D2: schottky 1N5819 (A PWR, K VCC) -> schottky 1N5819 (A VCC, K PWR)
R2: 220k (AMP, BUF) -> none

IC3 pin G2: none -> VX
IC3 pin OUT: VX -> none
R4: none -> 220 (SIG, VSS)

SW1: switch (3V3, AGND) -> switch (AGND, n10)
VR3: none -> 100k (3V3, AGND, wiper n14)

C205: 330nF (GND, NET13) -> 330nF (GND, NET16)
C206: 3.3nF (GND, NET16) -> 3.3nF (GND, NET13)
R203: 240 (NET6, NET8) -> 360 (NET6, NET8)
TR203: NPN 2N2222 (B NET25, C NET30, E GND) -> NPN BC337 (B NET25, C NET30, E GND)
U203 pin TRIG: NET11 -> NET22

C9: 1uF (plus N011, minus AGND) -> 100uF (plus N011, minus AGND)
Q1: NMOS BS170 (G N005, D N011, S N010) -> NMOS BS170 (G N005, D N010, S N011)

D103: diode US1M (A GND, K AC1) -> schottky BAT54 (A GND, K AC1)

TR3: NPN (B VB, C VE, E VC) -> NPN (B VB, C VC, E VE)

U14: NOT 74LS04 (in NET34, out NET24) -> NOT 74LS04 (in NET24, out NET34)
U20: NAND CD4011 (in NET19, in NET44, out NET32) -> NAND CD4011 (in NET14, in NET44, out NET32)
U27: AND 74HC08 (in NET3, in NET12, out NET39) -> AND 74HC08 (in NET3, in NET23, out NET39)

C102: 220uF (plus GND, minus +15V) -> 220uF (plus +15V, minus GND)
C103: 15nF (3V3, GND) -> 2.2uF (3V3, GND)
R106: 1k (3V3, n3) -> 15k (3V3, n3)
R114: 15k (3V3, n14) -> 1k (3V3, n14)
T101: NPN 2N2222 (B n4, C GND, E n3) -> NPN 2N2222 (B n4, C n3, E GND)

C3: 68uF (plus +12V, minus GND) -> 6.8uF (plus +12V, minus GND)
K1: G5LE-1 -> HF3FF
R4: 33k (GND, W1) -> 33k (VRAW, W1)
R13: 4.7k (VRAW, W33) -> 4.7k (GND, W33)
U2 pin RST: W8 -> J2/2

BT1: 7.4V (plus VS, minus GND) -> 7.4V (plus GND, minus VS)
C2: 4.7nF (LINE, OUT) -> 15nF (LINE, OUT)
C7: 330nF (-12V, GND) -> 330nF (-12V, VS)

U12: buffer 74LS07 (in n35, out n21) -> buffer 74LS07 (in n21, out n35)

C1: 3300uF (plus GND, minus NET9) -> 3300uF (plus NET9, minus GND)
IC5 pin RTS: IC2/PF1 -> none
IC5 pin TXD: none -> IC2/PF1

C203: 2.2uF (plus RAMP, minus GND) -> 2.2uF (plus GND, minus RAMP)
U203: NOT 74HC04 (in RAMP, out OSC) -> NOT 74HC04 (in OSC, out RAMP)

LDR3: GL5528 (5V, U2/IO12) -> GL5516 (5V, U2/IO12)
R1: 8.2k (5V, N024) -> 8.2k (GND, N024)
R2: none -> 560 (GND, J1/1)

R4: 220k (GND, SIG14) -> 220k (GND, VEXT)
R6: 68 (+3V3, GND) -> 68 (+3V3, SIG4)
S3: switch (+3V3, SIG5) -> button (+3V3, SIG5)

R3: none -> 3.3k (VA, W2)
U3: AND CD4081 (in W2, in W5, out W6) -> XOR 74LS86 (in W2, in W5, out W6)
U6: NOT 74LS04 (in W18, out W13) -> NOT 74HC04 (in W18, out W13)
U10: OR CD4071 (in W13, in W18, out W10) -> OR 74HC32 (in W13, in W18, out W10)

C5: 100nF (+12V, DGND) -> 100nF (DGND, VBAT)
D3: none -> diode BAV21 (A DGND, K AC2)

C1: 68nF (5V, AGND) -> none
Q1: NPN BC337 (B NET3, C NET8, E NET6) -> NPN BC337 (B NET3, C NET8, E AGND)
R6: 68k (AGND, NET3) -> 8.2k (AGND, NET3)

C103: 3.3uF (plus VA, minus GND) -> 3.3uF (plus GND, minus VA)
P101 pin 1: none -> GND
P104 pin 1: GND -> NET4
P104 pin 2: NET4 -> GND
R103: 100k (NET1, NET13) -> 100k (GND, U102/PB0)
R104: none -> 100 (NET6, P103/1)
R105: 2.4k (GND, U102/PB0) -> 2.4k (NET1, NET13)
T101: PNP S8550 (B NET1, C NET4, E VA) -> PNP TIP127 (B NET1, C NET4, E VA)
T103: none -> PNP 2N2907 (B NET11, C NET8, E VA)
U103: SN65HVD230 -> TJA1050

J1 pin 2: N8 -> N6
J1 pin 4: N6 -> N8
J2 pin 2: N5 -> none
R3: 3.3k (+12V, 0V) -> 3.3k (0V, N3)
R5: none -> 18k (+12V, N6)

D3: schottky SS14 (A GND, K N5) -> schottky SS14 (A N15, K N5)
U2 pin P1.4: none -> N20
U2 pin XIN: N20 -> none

- **WHAT YOU ARE ASKED TO DO**
Nothing but a number is expected: the tally of lines in the records that include the word "RAMP".

- **YOUR SOLUTION**
2